__About this task__.
Write out exactly the lines below that run from the one containing "purple tile C13" through the one containing "lime round brick", both included, with no other lines.

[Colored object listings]
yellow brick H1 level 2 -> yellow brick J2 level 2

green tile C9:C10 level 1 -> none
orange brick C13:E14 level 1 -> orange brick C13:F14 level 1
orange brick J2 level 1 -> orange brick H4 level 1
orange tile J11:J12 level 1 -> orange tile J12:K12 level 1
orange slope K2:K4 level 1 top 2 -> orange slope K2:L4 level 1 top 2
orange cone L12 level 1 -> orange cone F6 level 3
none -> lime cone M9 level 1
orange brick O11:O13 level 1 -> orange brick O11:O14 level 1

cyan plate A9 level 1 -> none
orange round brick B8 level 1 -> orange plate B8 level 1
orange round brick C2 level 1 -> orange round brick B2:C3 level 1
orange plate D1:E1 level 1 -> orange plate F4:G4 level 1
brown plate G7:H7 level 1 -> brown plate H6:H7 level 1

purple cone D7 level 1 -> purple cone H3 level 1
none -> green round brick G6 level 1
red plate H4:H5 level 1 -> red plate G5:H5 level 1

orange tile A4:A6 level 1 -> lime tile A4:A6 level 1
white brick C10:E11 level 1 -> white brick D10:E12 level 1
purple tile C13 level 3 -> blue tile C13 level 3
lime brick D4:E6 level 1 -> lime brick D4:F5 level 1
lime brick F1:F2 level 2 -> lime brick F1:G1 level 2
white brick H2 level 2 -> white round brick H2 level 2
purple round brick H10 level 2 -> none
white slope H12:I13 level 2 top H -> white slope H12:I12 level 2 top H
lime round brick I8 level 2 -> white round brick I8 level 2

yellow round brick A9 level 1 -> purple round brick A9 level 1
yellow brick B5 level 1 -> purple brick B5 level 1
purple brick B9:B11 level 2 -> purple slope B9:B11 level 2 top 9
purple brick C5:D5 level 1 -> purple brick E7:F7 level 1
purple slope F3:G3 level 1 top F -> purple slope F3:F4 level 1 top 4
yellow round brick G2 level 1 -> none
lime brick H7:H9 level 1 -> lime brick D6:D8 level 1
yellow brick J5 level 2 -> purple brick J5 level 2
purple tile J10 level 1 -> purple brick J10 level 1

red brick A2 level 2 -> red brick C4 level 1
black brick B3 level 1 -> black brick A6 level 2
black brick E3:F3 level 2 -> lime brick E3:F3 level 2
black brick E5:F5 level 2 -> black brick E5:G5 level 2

__Final answer__.
purple tile C13 level 3 -> blue tile C13 level 3
lime brick D4:E6 level 1 -> lime brick D4:F5 level 1
lime brick F1:F2 level 2 -> lime brick F1:G1 level 2
white brick H2 level 2 -> white round brick H2 level 2
purple round brick H10 level 2 -> none
white slope H12:I13 level 2 top H -> white slope H12:I12 level 2 top H
lime round brick I8 level 2 -> white round brick I8 level 2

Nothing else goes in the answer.